Directions for this task
Locate every line in the rows below that contains the string "closed", and copy each of those lines in full.
------------------------------------------------------------
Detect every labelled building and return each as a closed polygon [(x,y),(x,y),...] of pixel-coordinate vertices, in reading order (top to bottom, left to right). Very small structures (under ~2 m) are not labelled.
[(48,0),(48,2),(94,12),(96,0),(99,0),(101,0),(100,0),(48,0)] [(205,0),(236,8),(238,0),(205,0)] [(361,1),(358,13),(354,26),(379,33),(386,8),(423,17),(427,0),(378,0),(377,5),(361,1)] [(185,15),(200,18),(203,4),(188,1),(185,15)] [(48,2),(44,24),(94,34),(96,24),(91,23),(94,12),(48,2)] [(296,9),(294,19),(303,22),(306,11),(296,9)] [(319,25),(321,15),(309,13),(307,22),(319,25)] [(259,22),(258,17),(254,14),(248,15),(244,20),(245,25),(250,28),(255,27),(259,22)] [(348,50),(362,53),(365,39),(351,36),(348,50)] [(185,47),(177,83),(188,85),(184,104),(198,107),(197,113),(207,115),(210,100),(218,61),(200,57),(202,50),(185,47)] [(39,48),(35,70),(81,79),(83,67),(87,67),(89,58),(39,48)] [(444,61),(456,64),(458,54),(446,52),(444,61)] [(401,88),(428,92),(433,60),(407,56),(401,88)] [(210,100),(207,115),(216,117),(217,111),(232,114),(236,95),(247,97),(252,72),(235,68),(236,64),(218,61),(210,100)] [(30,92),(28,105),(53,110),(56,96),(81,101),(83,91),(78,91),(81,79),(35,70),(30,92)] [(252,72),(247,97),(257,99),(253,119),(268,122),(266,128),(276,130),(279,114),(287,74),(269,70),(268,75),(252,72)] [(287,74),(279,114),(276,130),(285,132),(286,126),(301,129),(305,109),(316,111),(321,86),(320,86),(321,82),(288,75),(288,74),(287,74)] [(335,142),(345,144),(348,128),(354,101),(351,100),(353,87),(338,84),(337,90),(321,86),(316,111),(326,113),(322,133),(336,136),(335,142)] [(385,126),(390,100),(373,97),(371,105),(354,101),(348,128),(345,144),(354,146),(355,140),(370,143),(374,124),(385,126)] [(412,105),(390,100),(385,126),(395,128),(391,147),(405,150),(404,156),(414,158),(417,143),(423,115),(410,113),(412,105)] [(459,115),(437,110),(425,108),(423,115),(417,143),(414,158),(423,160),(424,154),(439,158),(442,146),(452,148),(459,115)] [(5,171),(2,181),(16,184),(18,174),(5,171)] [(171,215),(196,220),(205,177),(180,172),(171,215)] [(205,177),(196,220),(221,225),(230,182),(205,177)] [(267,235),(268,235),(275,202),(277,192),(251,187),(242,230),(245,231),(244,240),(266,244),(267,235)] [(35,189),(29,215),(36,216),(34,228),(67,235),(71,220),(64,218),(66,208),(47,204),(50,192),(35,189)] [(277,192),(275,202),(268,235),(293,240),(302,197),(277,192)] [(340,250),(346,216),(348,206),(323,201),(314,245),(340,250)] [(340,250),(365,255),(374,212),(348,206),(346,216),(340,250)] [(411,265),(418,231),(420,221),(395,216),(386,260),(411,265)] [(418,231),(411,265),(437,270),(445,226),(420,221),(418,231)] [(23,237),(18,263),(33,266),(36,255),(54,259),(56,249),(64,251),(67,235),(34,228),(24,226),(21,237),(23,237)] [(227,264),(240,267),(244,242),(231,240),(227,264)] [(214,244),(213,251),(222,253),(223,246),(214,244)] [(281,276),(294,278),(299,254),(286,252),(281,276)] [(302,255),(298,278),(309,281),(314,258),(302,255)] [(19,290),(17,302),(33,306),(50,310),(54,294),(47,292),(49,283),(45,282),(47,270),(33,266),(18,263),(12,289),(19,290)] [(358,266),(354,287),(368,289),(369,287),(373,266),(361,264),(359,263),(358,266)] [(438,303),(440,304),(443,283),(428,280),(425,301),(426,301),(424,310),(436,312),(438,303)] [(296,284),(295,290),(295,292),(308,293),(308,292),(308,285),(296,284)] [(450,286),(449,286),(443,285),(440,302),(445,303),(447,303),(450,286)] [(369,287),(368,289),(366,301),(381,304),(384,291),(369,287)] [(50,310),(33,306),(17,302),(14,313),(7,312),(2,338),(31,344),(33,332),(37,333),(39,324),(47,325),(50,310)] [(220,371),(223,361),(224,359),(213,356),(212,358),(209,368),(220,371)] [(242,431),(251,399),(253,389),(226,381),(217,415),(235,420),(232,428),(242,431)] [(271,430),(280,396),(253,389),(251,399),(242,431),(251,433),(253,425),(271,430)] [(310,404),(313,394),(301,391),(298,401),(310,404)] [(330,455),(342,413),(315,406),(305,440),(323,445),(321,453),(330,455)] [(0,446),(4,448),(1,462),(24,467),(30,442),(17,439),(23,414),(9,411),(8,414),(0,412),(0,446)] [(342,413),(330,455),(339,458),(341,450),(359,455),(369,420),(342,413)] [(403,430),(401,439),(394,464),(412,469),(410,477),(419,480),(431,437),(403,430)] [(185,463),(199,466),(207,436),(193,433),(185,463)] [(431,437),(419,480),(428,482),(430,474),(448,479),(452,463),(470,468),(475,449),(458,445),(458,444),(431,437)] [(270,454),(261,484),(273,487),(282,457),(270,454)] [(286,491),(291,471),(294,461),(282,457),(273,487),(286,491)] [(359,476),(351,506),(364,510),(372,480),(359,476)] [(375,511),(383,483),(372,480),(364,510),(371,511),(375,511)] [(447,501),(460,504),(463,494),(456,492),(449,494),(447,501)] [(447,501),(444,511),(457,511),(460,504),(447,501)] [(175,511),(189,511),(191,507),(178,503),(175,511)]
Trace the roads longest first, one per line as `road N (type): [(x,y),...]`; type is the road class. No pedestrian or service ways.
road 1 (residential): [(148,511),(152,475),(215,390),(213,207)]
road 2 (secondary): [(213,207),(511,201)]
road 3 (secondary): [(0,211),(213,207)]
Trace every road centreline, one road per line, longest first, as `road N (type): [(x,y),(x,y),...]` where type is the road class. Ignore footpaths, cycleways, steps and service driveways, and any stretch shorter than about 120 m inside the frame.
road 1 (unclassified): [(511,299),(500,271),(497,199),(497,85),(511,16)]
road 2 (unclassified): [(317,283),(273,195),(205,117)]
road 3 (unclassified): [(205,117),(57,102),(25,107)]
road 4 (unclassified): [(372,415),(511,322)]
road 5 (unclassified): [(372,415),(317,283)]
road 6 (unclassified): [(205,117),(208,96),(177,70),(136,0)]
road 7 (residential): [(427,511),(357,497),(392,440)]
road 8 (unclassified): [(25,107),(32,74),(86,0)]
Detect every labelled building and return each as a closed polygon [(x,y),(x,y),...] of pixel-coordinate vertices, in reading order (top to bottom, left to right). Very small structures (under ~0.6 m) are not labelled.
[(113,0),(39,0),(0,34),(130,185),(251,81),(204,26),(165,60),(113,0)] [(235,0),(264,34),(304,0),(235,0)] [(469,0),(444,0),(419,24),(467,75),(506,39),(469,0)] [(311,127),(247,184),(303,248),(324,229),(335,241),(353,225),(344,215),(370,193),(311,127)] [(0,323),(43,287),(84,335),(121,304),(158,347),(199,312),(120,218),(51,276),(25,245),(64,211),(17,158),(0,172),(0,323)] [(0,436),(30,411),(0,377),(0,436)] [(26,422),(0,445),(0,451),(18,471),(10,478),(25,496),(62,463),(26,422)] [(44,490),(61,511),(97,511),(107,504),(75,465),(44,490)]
------------------------------------------------------------
The answer
Detect every labelled building and return each as a closed polygon [(x,y),(x,y),...] of pixel-coordinate vertices, in reading order (top to bottom, left to right). Very small structures (under ~2 m) are not labelled.
Detect every labelled building and return each as a closed polygon [(x,y),(x,y),...] of pixel-coordinate vertices, in reading order (top to bottom, left to right). Very small structures (under ~0.6 m) are not labelled.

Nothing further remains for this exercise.